**EXERCISE GOAL:**
This calls for a verbatim copy of all the data, with no images carried over.

____

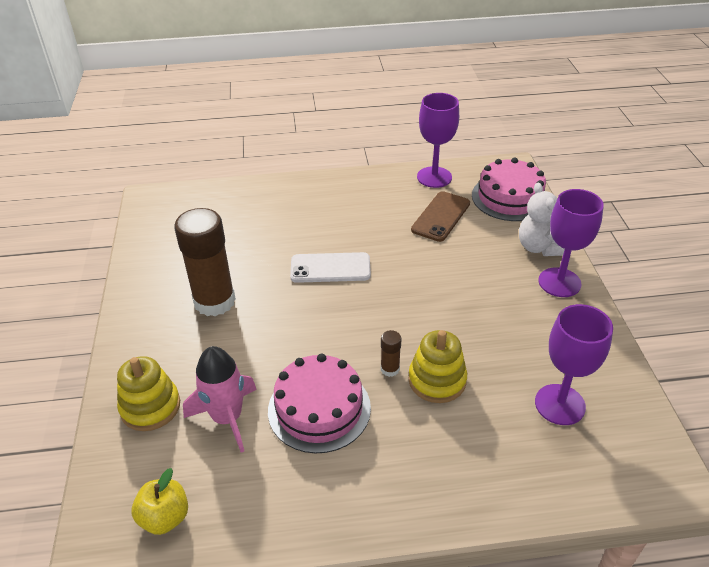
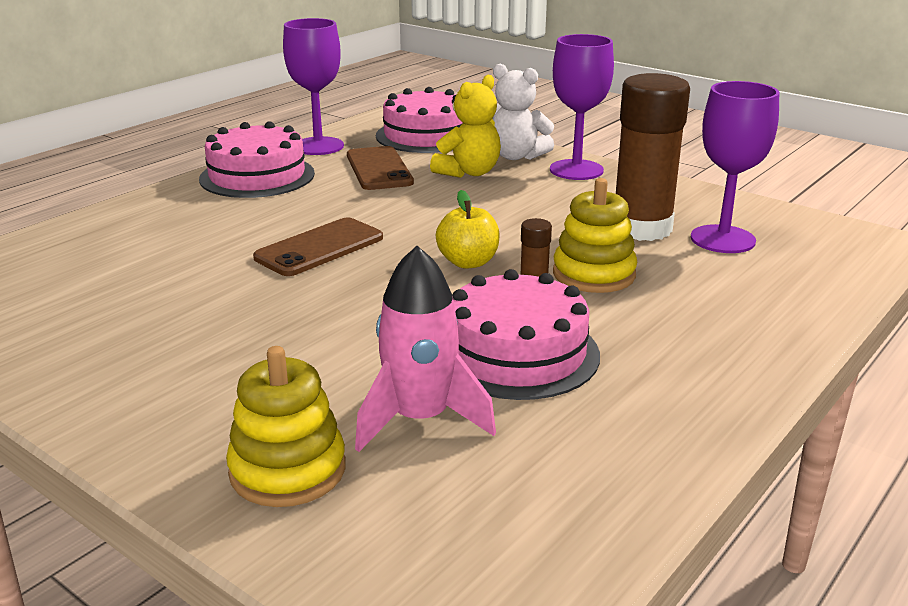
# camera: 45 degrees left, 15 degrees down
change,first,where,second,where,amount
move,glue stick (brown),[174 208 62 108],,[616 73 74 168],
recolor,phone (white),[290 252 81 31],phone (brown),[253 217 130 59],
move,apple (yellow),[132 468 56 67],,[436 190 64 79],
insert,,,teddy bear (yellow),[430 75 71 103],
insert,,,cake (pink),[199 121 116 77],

____

**WRITTEN RESPONSE:**
# camera: 45 degrees left, 15 degrees down
change,first,where,second,where,amount
move,glue stick (brown),[174 208 62 108],,[616 73 74 168],
recolor,phone (white),[290 252 81 31],phone (brown),[253 217 130 59],
move,apple (yellow),[132 468 56 67],,[436 190 64 79],
insert,,,teddy bear (yellow),[430 75 71 103],
insert,,,cake (pink),[199 121 116 77],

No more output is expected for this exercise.